Problem to work on | Which lines of the records contain "orange"? Collect every one of them.

Information given |
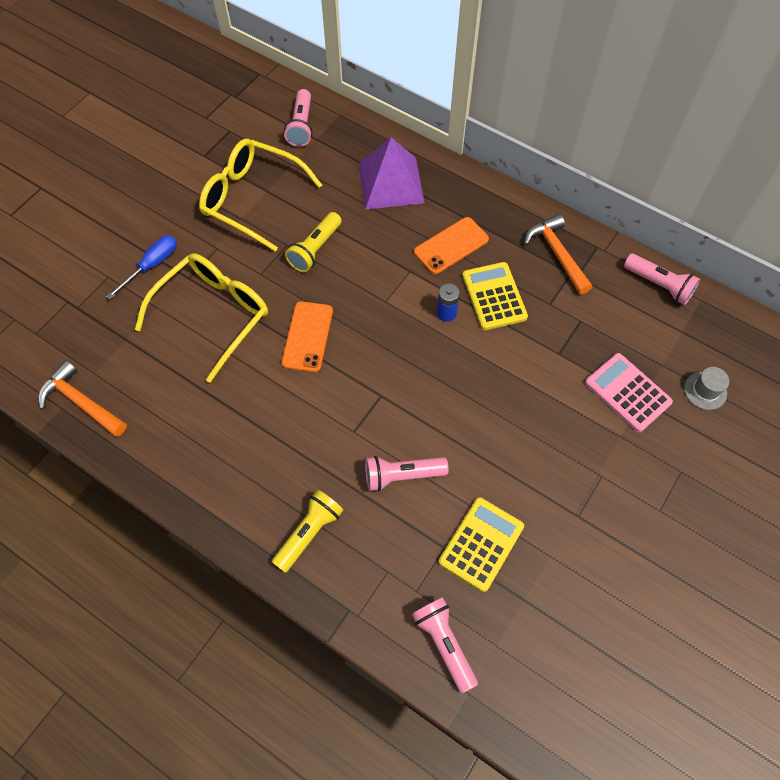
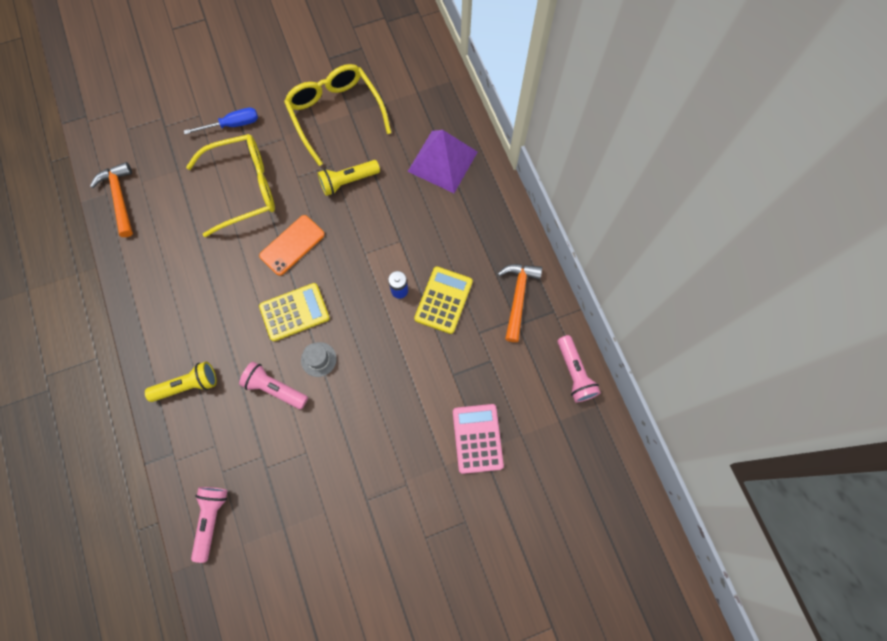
camera: 35 degrees right, 10 degrees up
(301, 126) = (414, 74): pink flashlight -> none
(451, 246) = (445, 240): orange phone -> none
(481, 544) = (287, 472): yellow calculator -> yellow calculator (294, 312)
(705, 391) = (536, 477): grey hat -> grey hat (318, 359)

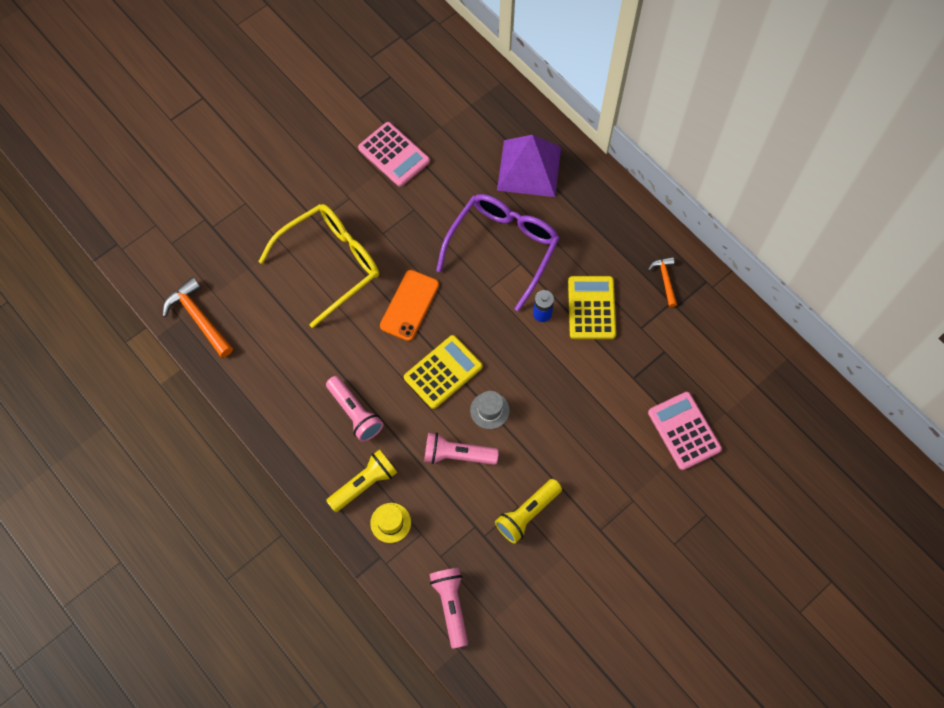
camera: 20 degrees left, 5 degrees down
(194, 427) = (390, 522): none -> yellow hat
(232, 125) = (287, 201): blue screwdriver -> none
(335, 114) = (394, 155): yellow glasses -> pink calculator
(348, 181) = (439, 220): yellow flashlight -> yellow flashlight (527, 514)
(391, 222) = (503, 248): none -> purple glasses
(518, 297) = (665, 279): orange hammer -> orange hammer, size x0.59
(574, 373) = (752, 335): pink flashlight -> pink flashlight (355, 413)

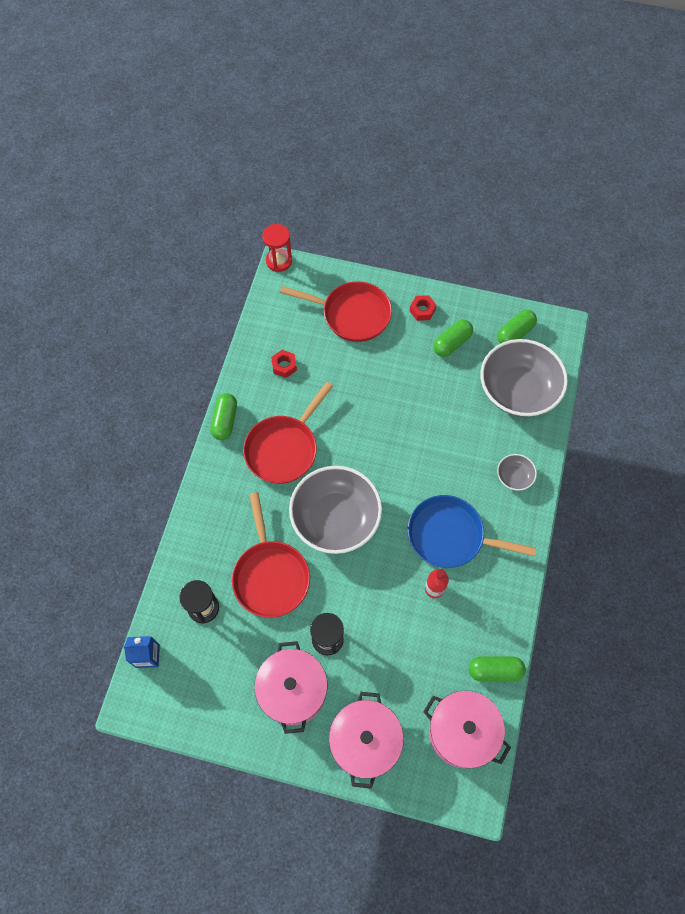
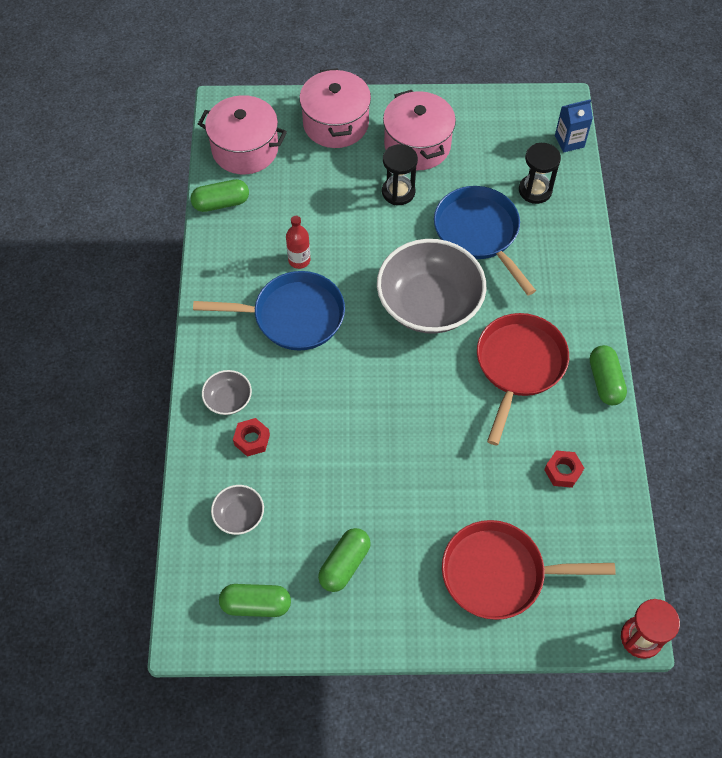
camera: 165 degrees right, 5 degrees down
(270, 575) = (479, 233): red pan -> blue pan
(422, 310) = (400, 607): red nut -> red nut (252, 440)
(515, 333) = (256, 604): green capsule -> green capsule turned 60 degrees clockwise
(518, 390) = (239, 515): grey bowl -> grey bowl, size x0.44

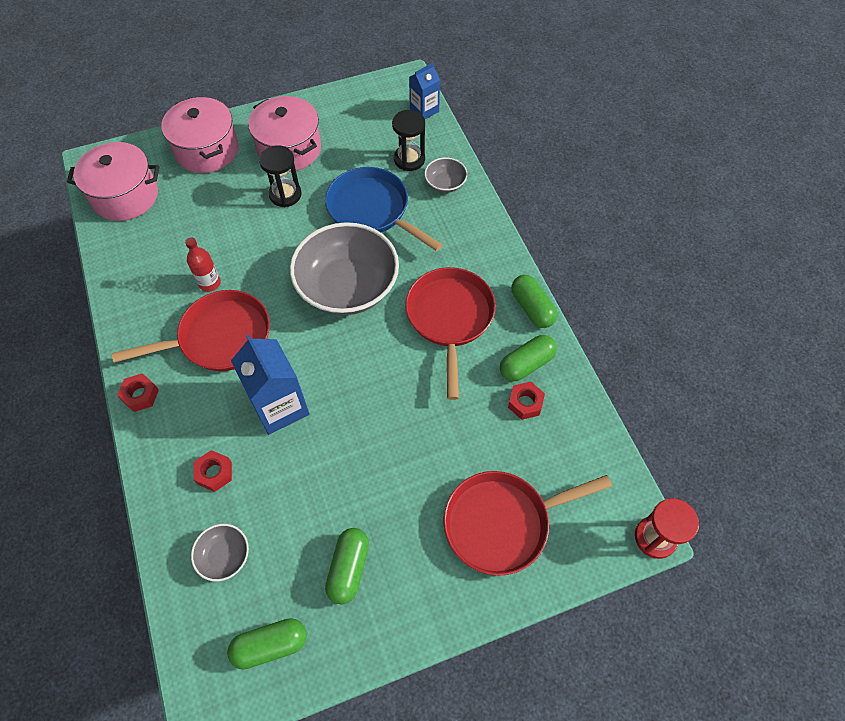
camera: 20 degrees left, 0 degrees up
(206, 347) = (140, 395): none -> red nut
(221, 203) = (115, 252): green capsule -> green capsule (526, 364)
(228, 399) = (178, 440): grey bowl -> grey bowl (445, 183)
(292, 316) = (219, 338): blue pan -> red pan
(328, 398) = (280, 406): none -> blue carton

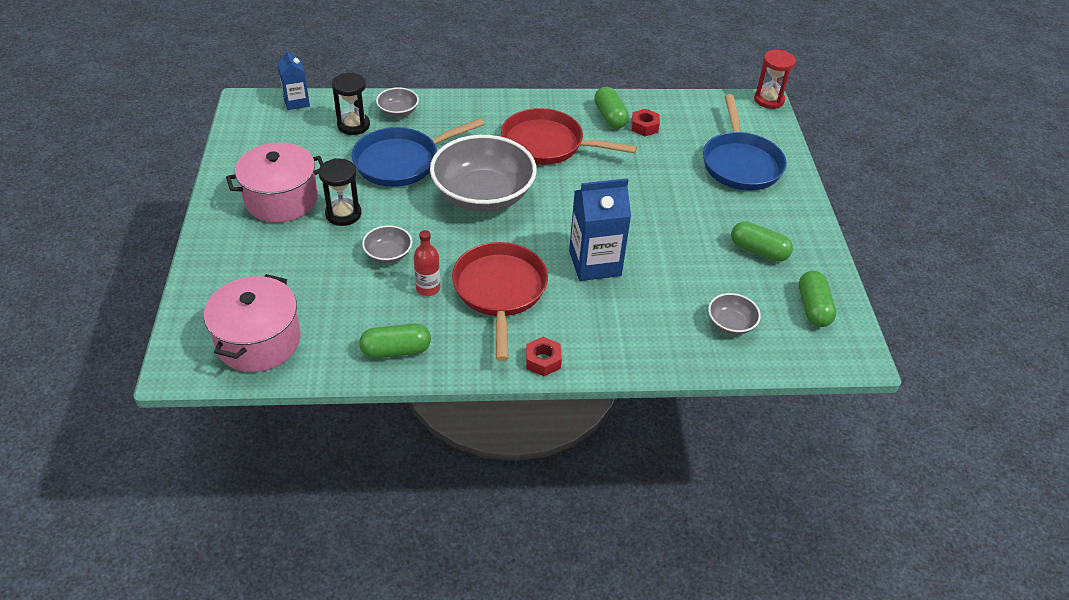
camera: 75 degrees left, 15 degrees down
(207, 150) = (235, 262): pink pot -> none
(214, 473) = (648, 318): red nut -> none
(244, 242) = (388, 254): none -> grey bowl
(503, 523) = (740, 163): red pan -> blue pan
(532, 308) = (558, 100): green capsule -> green capsule (396, 350)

Exercise answer |
(451, 246) = (445, 240): orange phone -> none
(518, 297) = (665, 279): orange hammer -> orange hammer, size x0.59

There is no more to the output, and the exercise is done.